• _What to do_: The result should consist solely of the line containing "(617, 292) = (413, 212): grey" and the lines that follow it below, each reproduced exactly, the last line included.
= Beginning of Section =
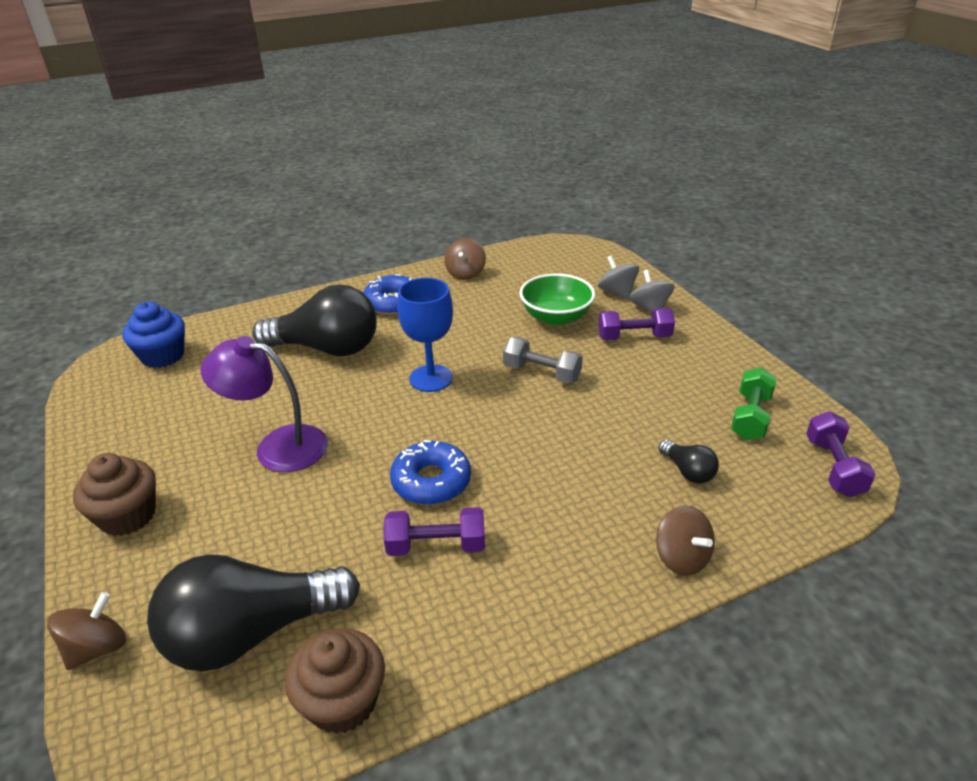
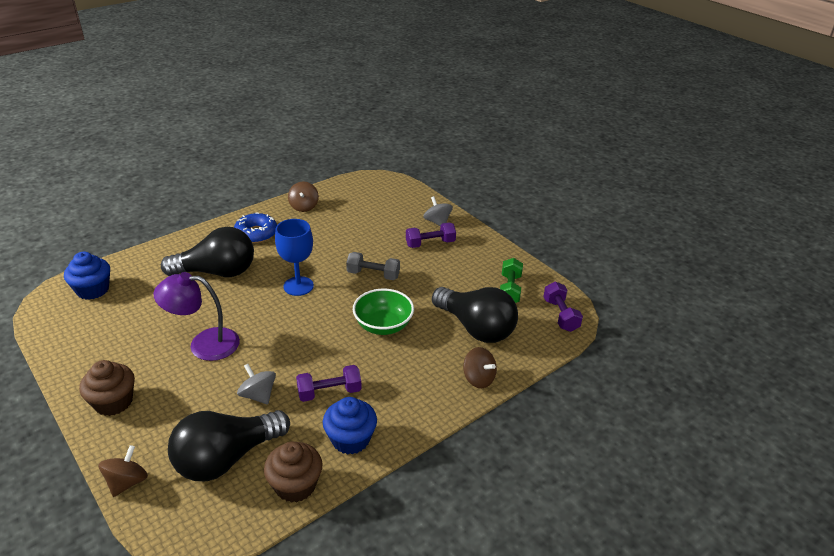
camera: 15 degrees left, 0 degrees up
(431, 481) = (316, 354): blue donut -> none
(450, 632) = (350, 439): none -> blue cupcake
(556, 317) = (375, 234): green bowl -> green bowl (383, 325)
(617, 292) = (413, 212): grey spinning top -> grey spinning top (258, 395)
(688, 471) = (476, 328): black light bulb -> black light bulb, size x2.29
= End of Section =
• _Final answer_:
(617, 292) = (413, 212): grey spinning top -> grey spinning top (258, 395)
(688, 471) = (476, 328): black light bulb -> black light bulb, size x2.29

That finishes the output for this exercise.